──────── Extracted information ────────

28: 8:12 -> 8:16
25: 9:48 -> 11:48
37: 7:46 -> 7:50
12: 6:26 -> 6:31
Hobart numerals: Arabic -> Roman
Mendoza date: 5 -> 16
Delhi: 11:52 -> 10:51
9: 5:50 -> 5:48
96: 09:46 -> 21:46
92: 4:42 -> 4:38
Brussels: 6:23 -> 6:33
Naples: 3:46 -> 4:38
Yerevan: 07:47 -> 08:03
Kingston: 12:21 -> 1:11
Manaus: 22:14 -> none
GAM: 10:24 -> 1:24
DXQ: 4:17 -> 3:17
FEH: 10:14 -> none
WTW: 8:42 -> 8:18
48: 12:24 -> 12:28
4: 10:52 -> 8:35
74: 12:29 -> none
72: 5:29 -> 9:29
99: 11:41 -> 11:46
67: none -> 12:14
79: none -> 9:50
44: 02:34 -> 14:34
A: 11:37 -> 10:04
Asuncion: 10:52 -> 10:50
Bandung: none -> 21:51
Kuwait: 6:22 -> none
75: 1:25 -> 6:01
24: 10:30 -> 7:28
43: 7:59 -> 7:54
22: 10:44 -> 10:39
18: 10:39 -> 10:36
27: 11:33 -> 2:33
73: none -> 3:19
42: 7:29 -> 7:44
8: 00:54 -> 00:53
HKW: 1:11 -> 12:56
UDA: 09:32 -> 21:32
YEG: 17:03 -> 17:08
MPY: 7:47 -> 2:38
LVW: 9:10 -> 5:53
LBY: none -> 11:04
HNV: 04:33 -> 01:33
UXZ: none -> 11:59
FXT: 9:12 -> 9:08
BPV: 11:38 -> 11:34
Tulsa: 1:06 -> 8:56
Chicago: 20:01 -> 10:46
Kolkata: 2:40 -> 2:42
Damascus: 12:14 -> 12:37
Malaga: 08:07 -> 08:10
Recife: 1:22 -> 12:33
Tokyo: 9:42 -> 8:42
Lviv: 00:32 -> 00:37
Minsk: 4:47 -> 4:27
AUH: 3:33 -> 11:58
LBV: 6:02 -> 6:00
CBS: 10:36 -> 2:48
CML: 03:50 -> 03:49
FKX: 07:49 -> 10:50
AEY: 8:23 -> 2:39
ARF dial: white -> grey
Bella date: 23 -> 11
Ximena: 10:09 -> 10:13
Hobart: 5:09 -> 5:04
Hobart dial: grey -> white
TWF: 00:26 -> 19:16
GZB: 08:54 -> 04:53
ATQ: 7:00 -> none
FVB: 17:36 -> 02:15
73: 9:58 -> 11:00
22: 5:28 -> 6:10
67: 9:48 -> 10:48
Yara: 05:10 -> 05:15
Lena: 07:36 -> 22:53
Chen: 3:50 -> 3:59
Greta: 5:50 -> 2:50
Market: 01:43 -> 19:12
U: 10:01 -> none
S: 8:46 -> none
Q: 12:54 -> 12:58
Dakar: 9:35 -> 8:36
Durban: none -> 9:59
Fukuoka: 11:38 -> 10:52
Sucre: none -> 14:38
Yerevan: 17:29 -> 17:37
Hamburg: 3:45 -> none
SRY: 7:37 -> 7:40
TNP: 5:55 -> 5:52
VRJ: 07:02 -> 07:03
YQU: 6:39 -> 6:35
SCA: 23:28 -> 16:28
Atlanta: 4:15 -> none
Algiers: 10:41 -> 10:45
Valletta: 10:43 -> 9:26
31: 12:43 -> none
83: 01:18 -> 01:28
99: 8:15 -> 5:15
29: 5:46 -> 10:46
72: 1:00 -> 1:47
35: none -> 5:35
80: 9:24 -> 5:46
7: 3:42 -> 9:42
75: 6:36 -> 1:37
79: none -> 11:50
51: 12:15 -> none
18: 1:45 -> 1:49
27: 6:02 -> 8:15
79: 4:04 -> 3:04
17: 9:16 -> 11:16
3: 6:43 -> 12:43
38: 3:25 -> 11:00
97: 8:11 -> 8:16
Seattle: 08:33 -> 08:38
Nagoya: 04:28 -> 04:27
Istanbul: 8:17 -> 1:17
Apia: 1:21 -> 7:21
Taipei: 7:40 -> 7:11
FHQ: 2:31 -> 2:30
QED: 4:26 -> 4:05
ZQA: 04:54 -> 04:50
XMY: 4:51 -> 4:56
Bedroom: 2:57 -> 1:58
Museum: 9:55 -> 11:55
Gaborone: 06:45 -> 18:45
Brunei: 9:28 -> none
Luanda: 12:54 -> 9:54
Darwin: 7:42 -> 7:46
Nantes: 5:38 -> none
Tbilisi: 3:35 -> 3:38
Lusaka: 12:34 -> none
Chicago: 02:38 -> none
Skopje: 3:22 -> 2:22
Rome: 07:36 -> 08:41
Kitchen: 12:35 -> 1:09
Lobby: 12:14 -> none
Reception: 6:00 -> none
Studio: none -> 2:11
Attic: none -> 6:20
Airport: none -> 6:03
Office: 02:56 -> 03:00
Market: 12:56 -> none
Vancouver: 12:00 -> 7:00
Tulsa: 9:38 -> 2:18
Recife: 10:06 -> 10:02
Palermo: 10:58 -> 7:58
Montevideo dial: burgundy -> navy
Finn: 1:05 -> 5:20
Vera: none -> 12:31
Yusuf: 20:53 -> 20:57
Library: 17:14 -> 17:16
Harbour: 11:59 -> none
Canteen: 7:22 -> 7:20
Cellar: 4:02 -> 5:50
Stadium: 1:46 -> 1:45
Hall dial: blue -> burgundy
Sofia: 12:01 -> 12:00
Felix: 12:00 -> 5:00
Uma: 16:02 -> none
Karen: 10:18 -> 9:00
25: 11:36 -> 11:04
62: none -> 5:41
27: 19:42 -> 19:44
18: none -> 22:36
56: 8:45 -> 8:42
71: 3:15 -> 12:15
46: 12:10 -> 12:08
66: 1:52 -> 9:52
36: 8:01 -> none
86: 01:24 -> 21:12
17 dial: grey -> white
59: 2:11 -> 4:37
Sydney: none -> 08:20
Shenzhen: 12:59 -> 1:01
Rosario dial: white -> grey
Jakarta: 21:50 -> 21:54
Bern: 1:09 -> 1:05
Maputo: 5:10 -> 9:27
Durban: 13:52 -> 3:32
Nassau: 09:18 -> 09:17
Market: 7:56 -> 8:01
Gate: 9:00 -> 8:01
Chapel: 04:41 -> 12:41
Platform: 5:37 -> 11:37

────────

Directions: Reproduce the entries above word for word, from the first one through the line containing "Damascus: 12:14 -> 12:37", with that line included.

Reply:
28: 8:12 -> 8:16
25: 9:48 -> 11:48
37: 7:46 -> 7:50
12: 6:26 -> 6:31
Hobart numerals: Arabic -> Roman
Mendoza date: 5 -> 16
Delhi: 11:52 -> 10:51
9: 5:50 -> 5:48
96: 09:46 -> 21:46
92: 4:42 -> 4:38
Brussels: 6:23 -> 6:33
Naples: 3:46 -> 4:38
Yerevan: 07:47 -> 08:03
Kingston: 12:21 -> 1:11
Manaus: 22:14 -> none
GAM: 10:24 -> 1:24
DXQ: 4:17 -> 3:17
FEH: 10:14 -> none
WTW: 8:42 -> 8:18
48: 12:24 -> 12:28
4: 10:52 -> 8:35
74: 12:29 -> none
72: 5:29 -> 9:29
99: 11:41 -> 11:46
67: none -> 12:14
79: none -> 9:50
44: 02:34 -> 14:34
A: 11:37 -> 10:04
Asuncion: 10:52 -> 10:50
Bandung: none -> 21:51
Kuwait: 6:22 -> none
75: 1:25 -> 6:01
24: 10:30 -> 7:28
43: 7:59 -> 7:54
22: 10:44 -> 10:39
18: 10:39 -> 10:36
27: 11:33 -> 2:33
73: none -> 3:19
42: 7:29 -> 7:44
8: 00:54 -> 00:53
HKW: 1:11 -> 12:56
UDA: 09:32 -> 21:32
YEG: 17:03 -> 17:08
MPY: 7:47 -> 2:38
LVW: 9:10 -> 5:53
LBY: none -> 11:04
HNV: 04:33 -> 01:33
UXZ: none -> 11:59
FXT: 9:12 -> 9:08
BPV: 11:38 -> 11:34
Tulsa: 1:06 -> 8:56
Chicago: 20:01 -> 10:46
Kolkata: 2:40 -> 2:42
Damascus: 12:14 -> 12:37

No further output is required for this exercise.